--- Record extracts Enclosed Below ---

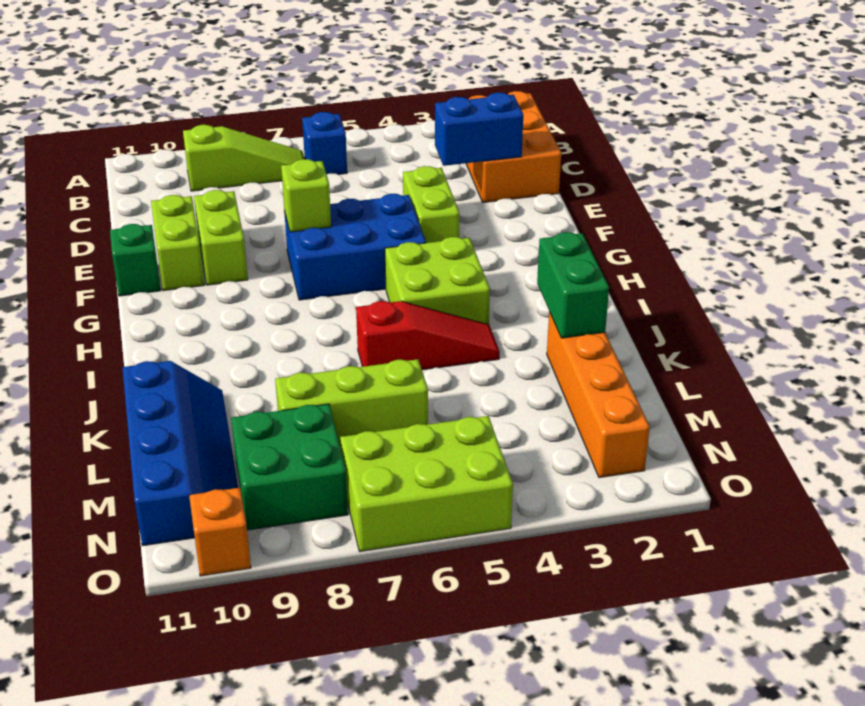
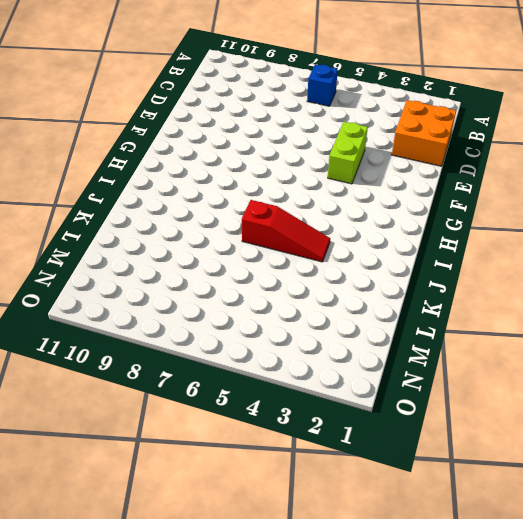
orange brick C1:D2 level 1 -> orange brick B1:D2 level 1
none -> lime slope B7:B9 level 1 top 9
none -> lime brick E9:F9 level 1
none -> lime brick E10:F10 level 1

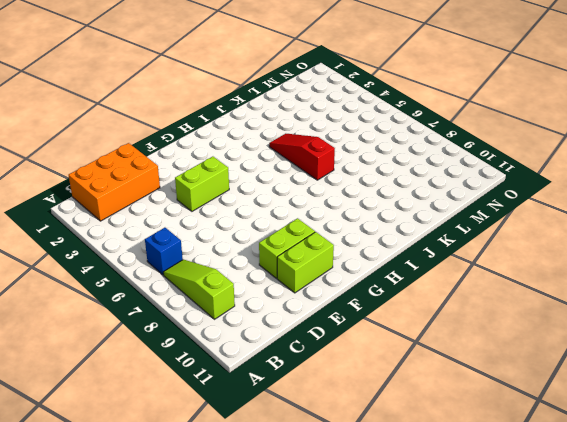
none -> blue brick F5:G7 level 1
none -> green brick F11 level 1
none -> lime brick H4:I5 level 1

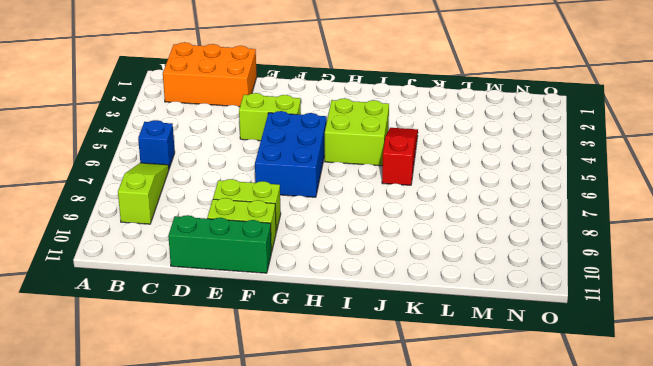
green brick D11:F11 level 1 -> green brick F11 level 1
none -> orange brick K2:N2 level 1
none -> blue slope K10:N11 level 1 top 11
none -> lime brick L6:L8 level 1

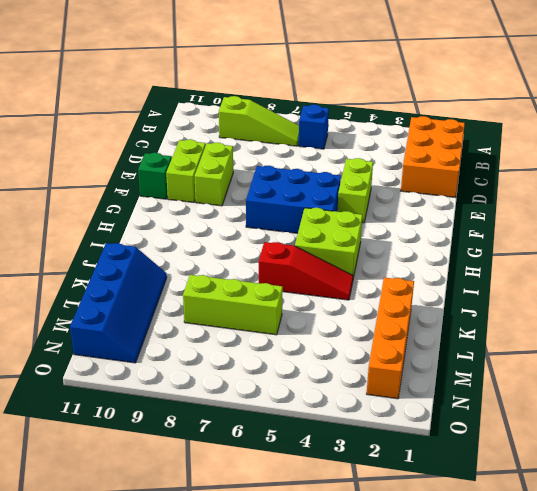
none -> green brick M8:N9 level 1
none -> lime brick N5:O7 level 1
none -> orange brick O10 level 1

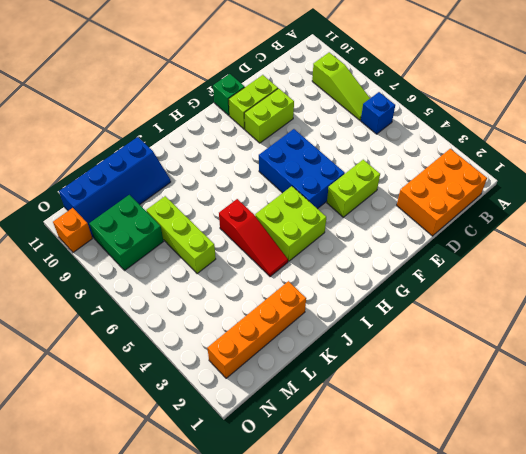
none -> lime brick N5:O7 level 1
none -> blue brick D2:D3 level 2
none -> lime brick F7 level 2

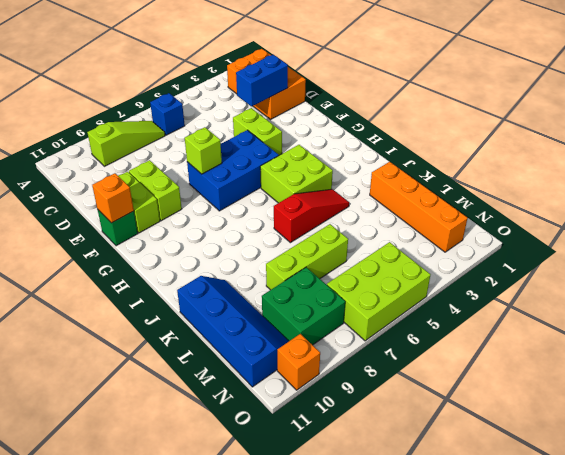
orange brick F11 level 2 -> none
none -> green brick J2:K2 level 2

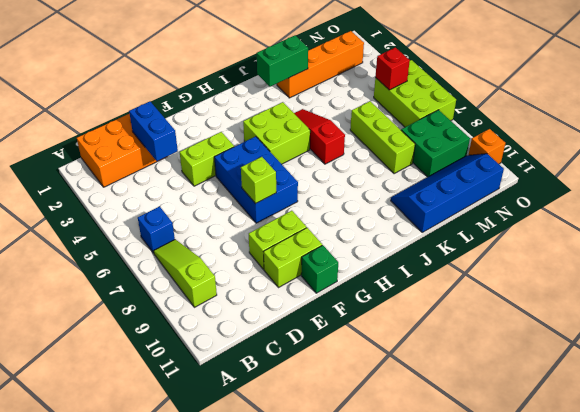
red brick N5 level 2 -> none

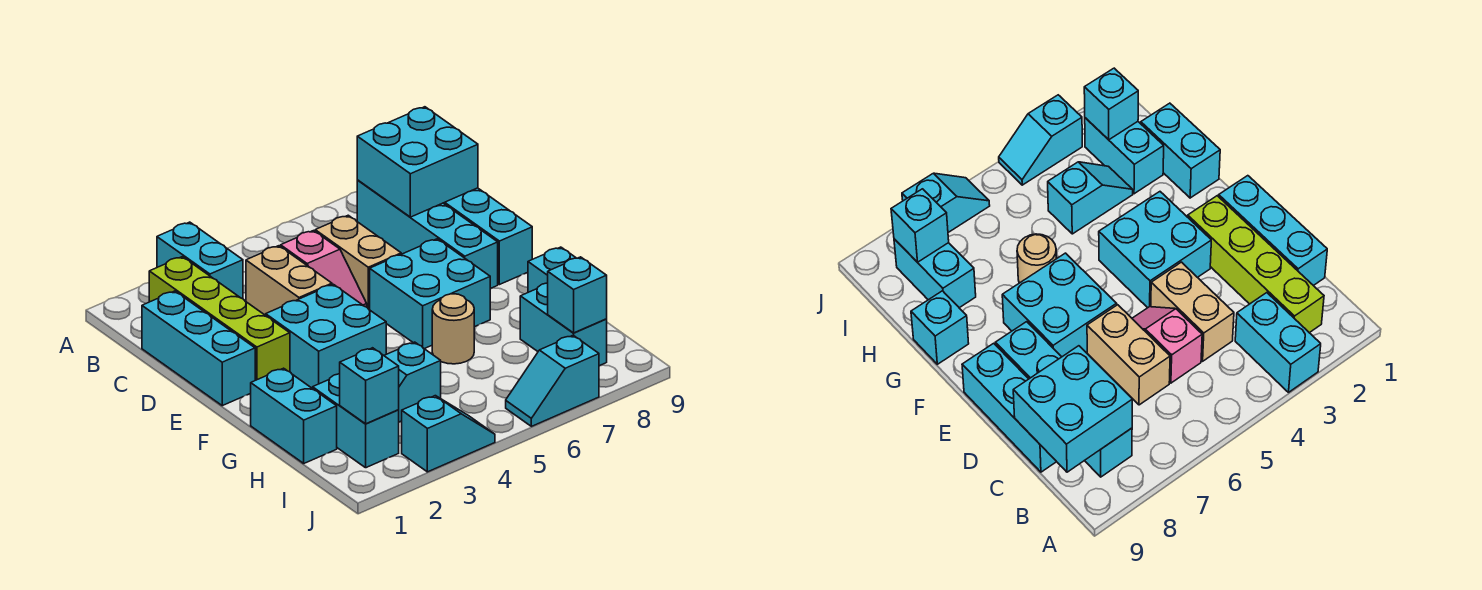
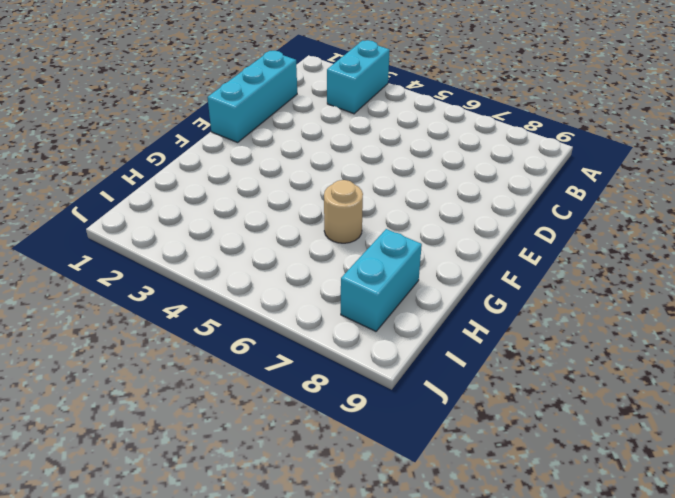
none -> lime brick B2:E2 level 1
none -> cyan brick B8:E8 level 1
none -> tan brick C4:D4 level 1

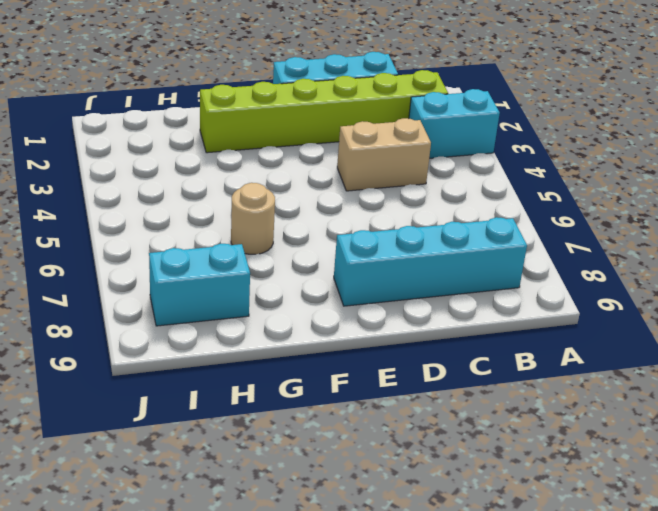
lime brick B2:G2 level 1 -> lime brick B2:E2 level 1
none -> pink slope C5:D5 level 1 top C
none -> tan brick C6:D6 level 1
none -> cyan brick C9:E9 level 1

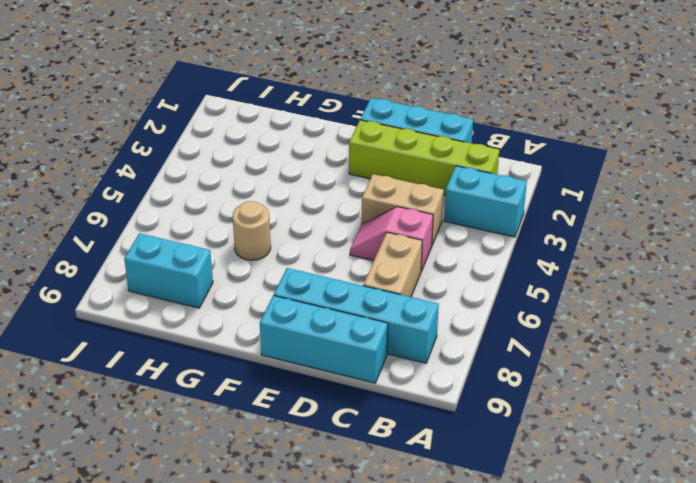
tan brick C6:C7 level 1 -> tan brick C6:D6 level 1
none -> cyan brick E3:F4 level 1
none -> cyan brick E6:F7 level 1
none -> cyan brick G1:H1 level 1

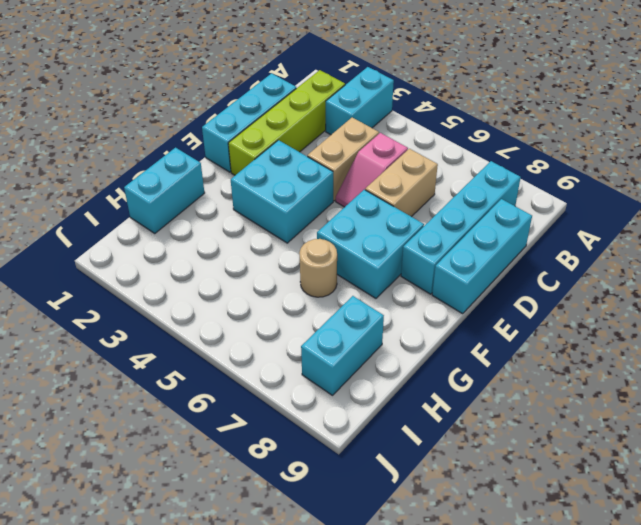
none -> cyan brick G9 level 1
none -> cyan brick H2:I2 level 1
none -> cyan slope H3:H4 level 1 top 4

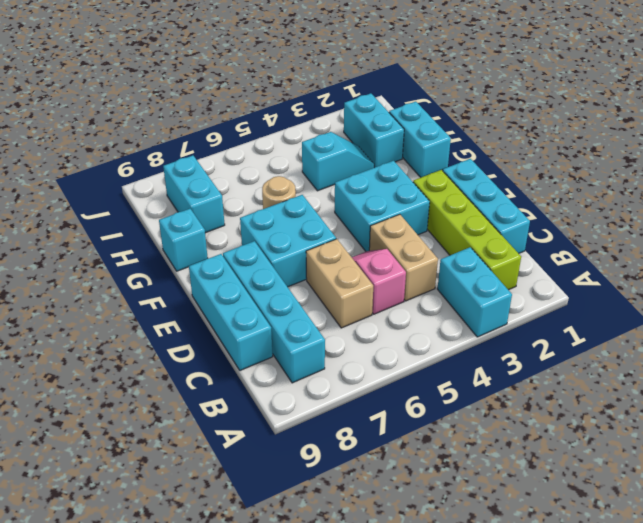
none -> cyan slope J3:J4 level 1 top 3
none -> cyan slope J6:J7 level 1 top 7
none -> cyan brick B8:C9 level 2

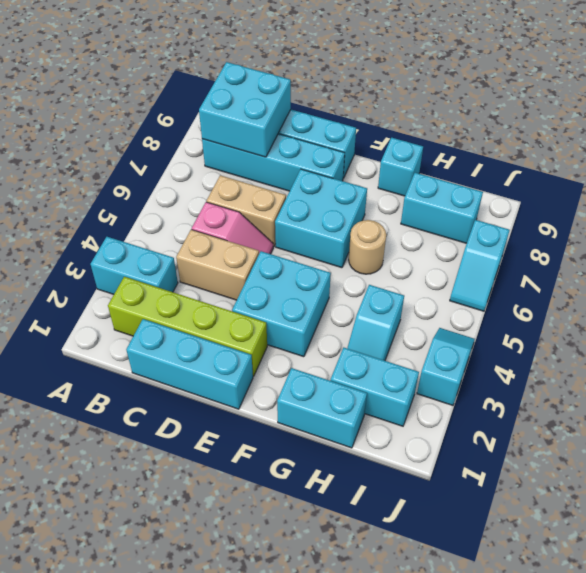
none -> cyan brick I2 level 2
none -> cyan brick I8 level 2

--- End of Enclosed Record extracts ---

If a line of the data contains "green", copy it out.

none -> green brick F11 level 1
green brick D11:F11 level 1 -> green brick F11 level 1
none -> green brick M8:N9 level 1
none -> green brick J2:K2 level 2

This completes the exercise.